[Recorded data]
────────────────────────────────────────

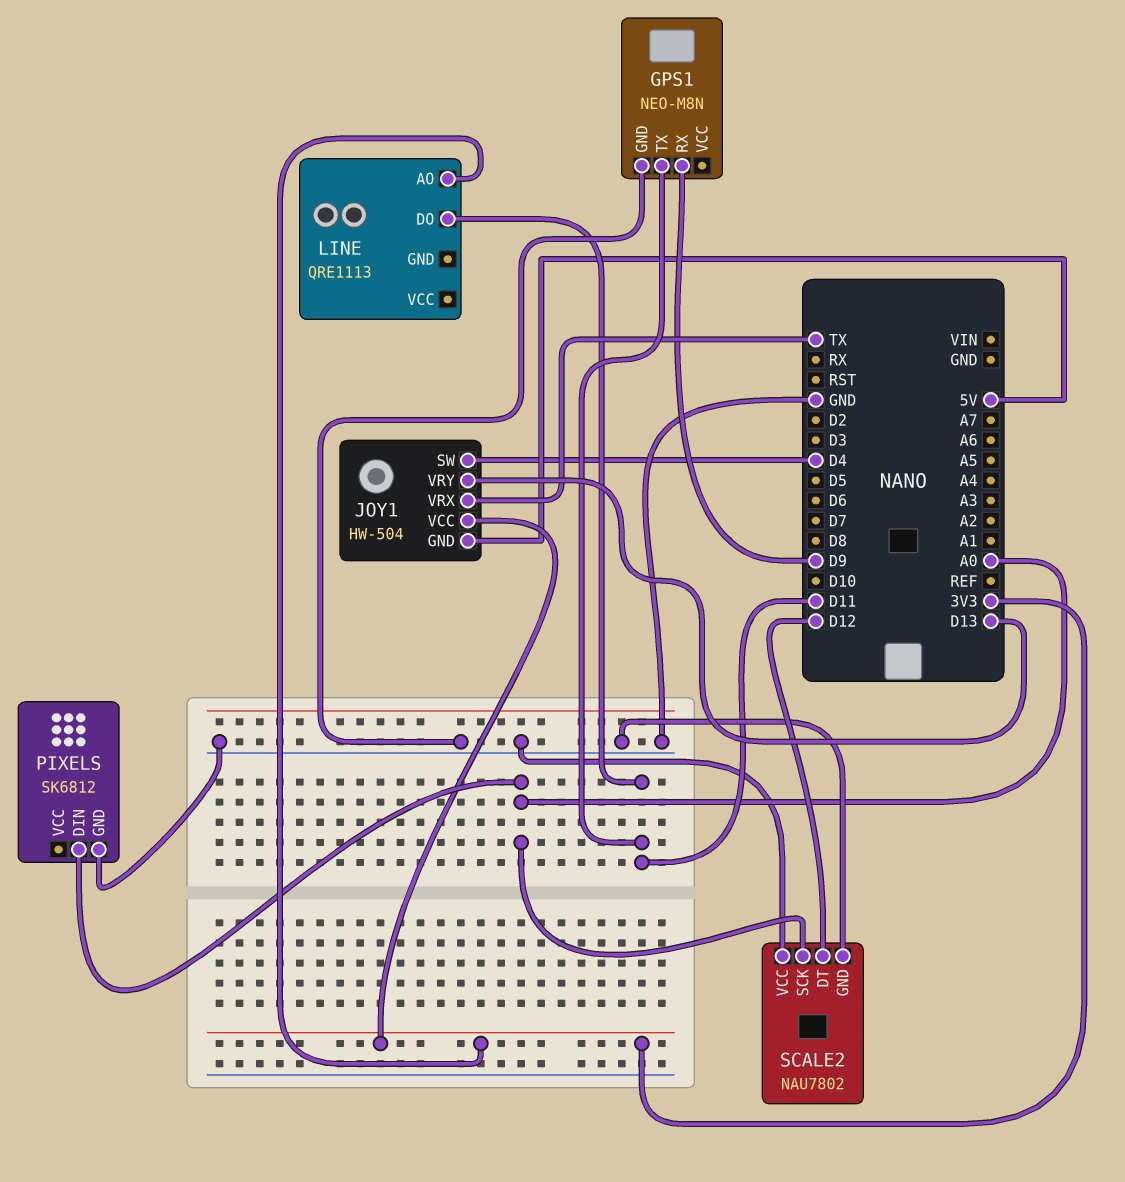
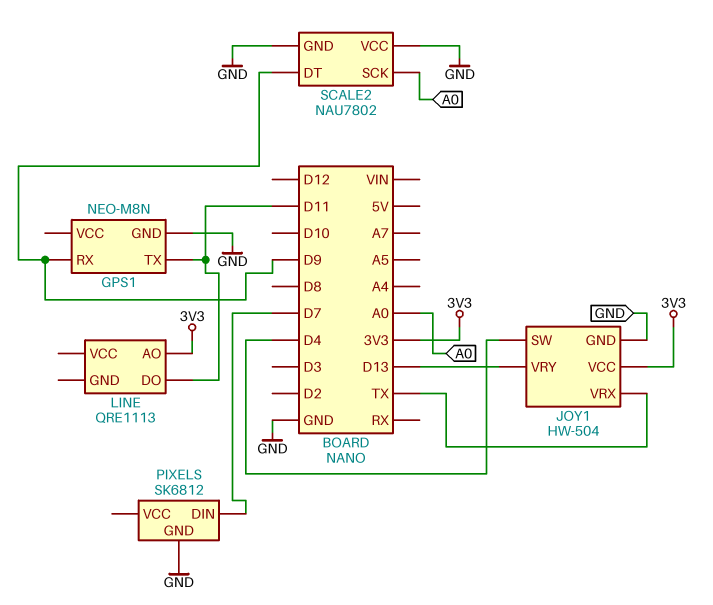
JOY1 pin GND: 5V -> GND
PIXELS pin DIN: A0 -> D7
SCALE2 pin DT: D12 -> D9

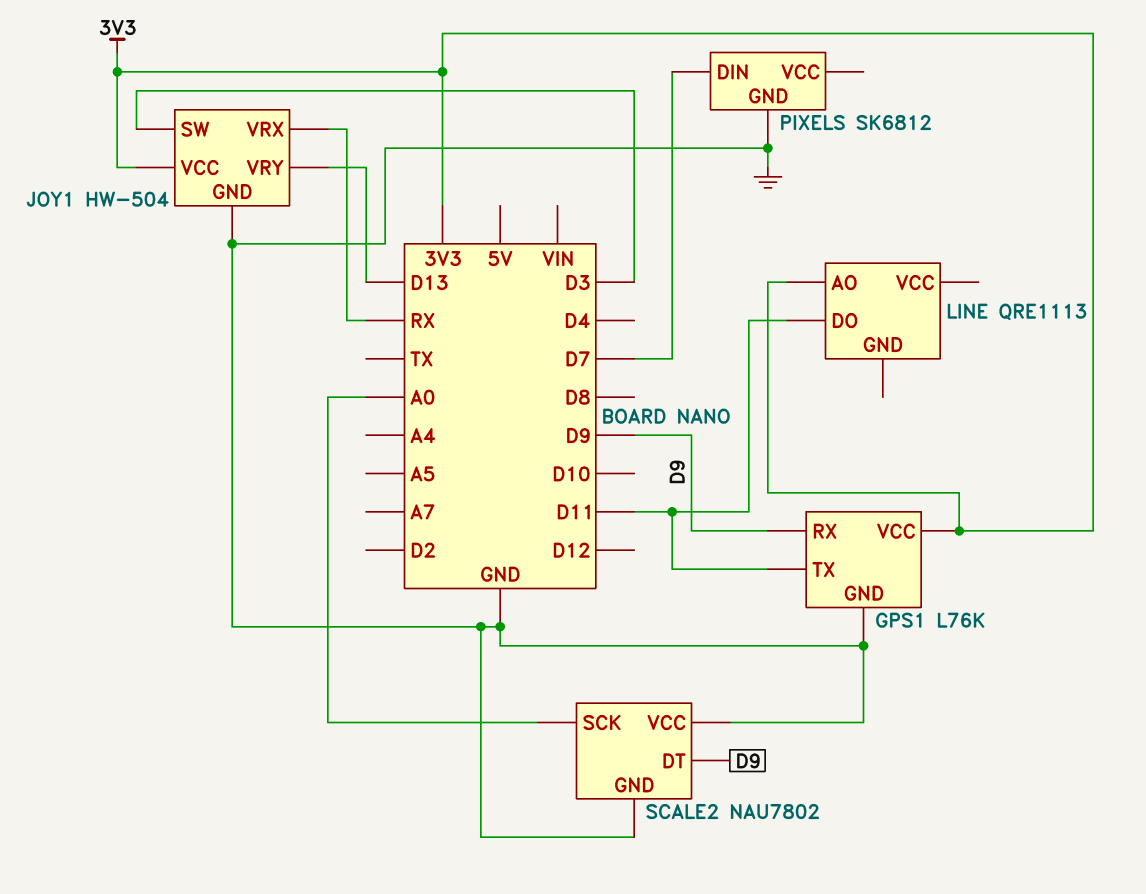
GPS1: NEO-M8N -> L76K
GPS1 pin VCC: none -> 3V3
JOY1 pin SW: D4 -> D3
JOY1 pin VRX: TX -> RX

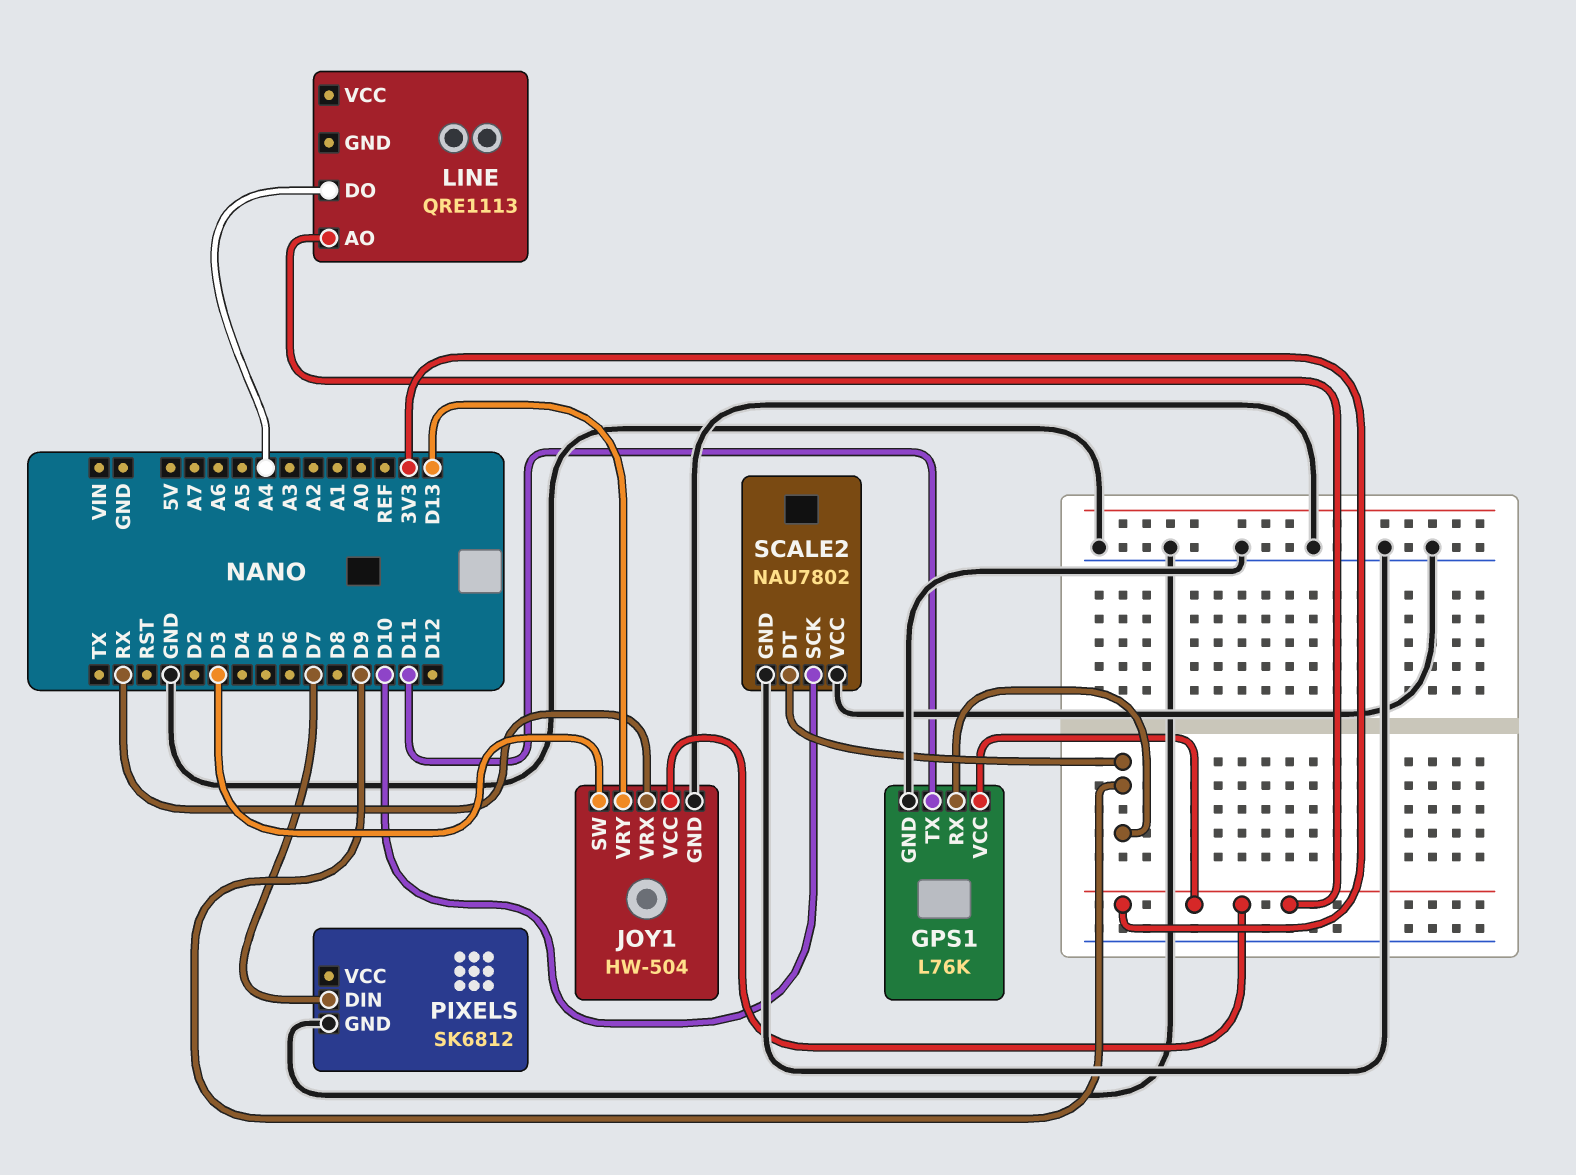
LINE pin DO: D11 -> A4
SCALE2 pin SCK: A0 -> D10

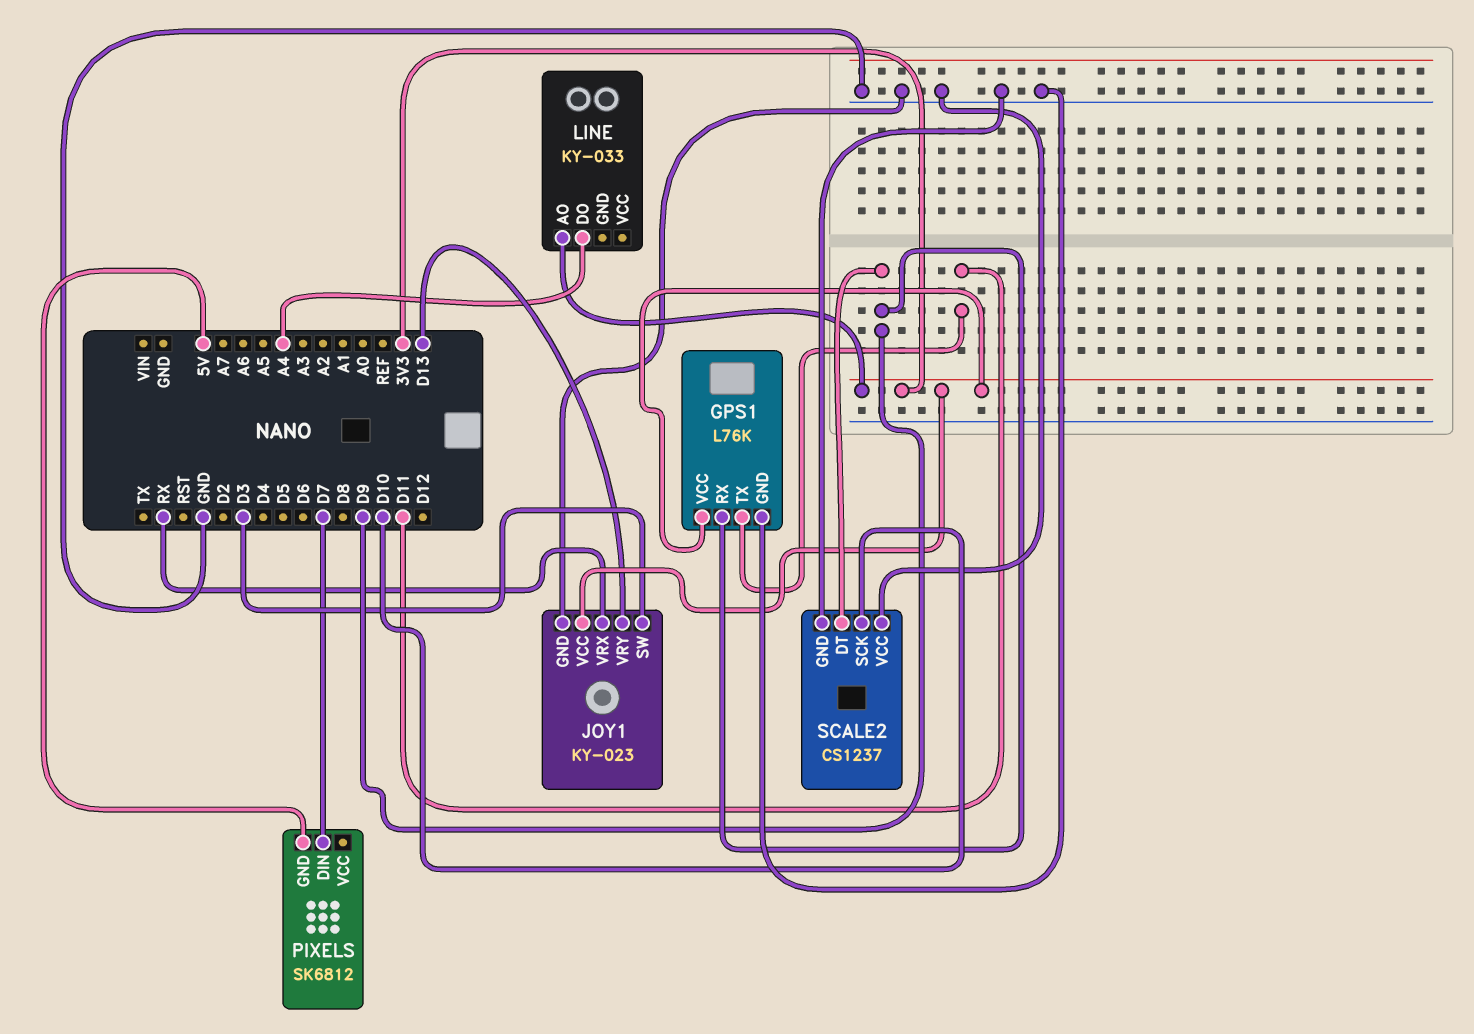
JOY1: HW-504 -> KY-023
LINE: QRE1113 -> KY-033
PIXELS pin GND: GND -> 5V
SCALE2: NAU7802 -> CS1237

────────────────────────────────────────

» Activity
Every record must be copied exactly, with images dropped from the result.

» Result below
JOY1 pin GND: 5V -> GND
PIXELS pin DIN: A0 -> D7
SCALE2 pin DT: D12 -> D9

GPS1: NEO-M8N -> L76K
GPS1 pin VCC: none -> 3V3
JOY1 pin SW: D4 -> D3
JOY1 pin VRX: TX -> RX

LINE pin DO: D11 -> A4
SCALE2 pin SCK: A0 -> D10

JOY1: HW-504 -> KY-023
LINE: QRE1113 -> KY-033
PIXELS pin GND: GND -> 5V
SCALE2: NAU7802 -> CS1237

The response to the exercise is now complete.